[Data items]

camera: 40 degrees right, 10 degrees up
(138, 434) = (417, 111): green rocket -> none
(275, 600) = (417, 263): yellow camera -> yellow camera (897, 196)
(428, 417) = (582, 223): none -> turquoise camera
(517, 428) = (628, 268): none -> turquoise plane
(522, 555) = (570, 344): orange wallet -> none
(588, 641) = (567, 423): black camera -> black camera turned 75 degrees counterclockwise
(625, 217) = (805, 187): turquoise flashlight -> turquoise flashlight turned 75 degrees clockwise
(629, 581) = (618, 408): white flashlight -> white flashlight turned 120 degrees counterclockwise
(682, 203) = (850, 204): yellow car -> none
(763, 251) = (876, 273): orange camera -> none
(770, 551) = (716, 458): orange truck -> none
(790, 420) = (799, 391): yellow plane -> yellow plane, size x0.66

==

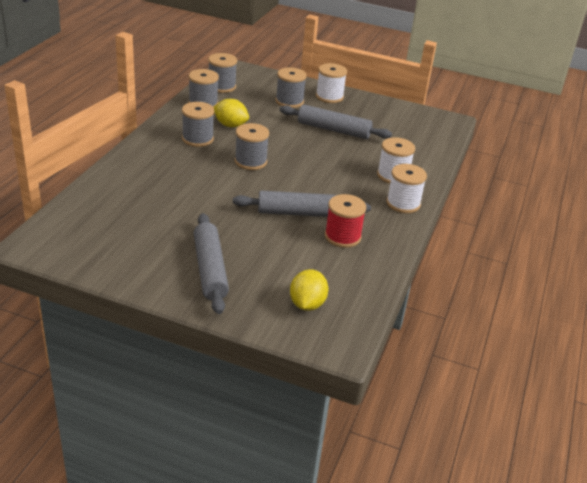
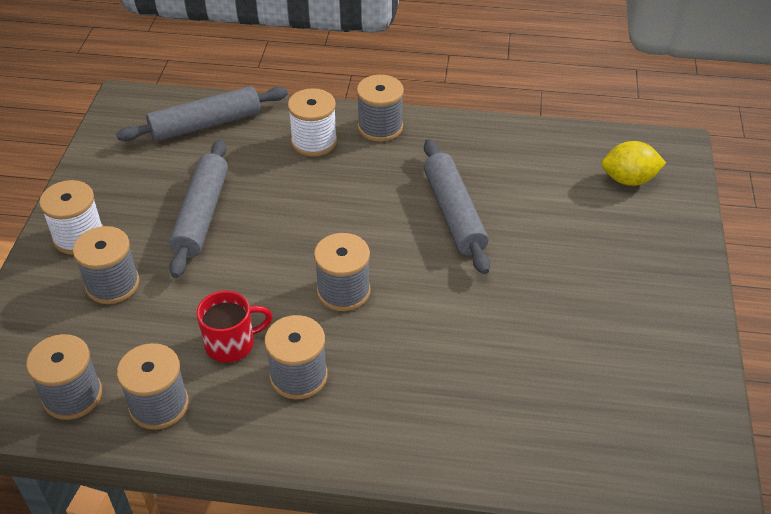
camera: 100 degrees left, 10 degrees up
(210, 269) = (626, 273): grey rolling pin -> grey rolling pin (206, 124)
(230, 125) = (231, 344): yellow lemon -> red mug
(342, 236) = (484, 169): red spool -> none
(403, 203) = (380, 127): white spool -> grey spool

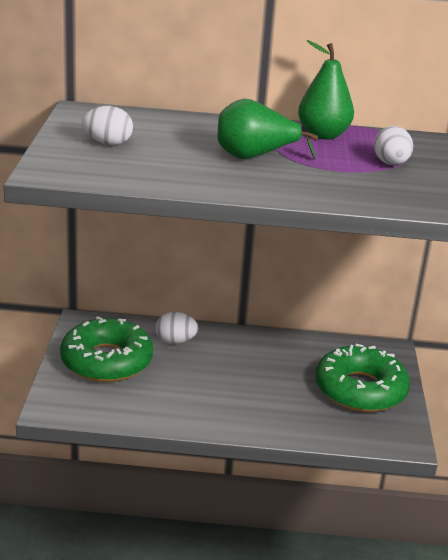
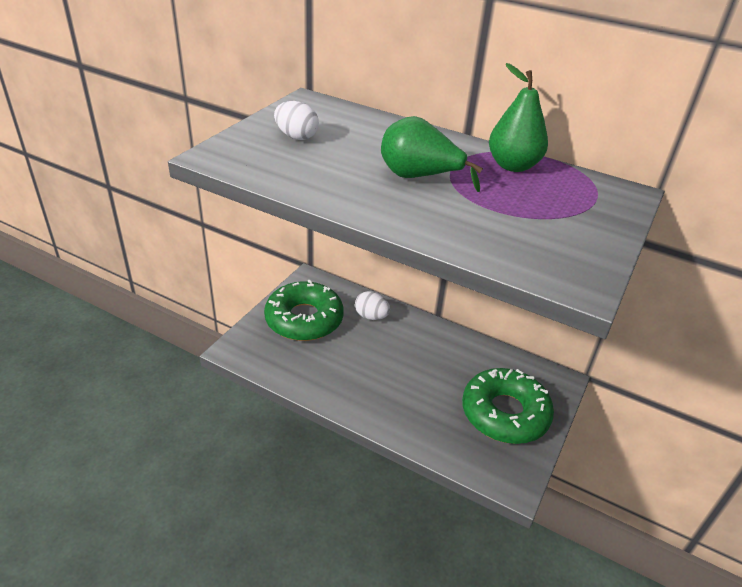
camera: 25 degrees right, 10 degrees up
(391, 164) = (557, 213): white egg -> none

> **Work request**
Your answer should be the lines above, from the line containing "camera: 40 degrees right, 10 degrees up" up to and including the line containing "(790, 420) = (799, 391): yellow", reproduced exactly and with nothing else.

> **Expected answer**
camera: 40 degrees right, 10 degrees up
(138, 434) = (417, 111): green rocket -> none
(275, 600) = (417, 263): yellow camera -> yellow camera (897, 196)
(428, 417) = (582, 223): none -> turquoise camera
(517, 428) = (628, 268): none -> turquoise plane
(522, 555) = (570, 344): orange wallet -> none
(588, 641) = (567, 423): black camera -> black camera turned 75 degrees counterclockwise
(625, 217) = (805, 187): turquoise flashlight -> turquoise flashlight turned 75 degrees clockwise
(629, 581) = (618, 408): white flashlight -> white flashlight turned 120 degrees counterclockwise
(682, 203) = (850, 204): yellow car -> none
(763, 251) = (876, 273): orange camera -> none
(770, 551) = (716, 458): orange truck -> none
(790, 420) = (799, 391): yellow plane -> yellow plane, size x0.66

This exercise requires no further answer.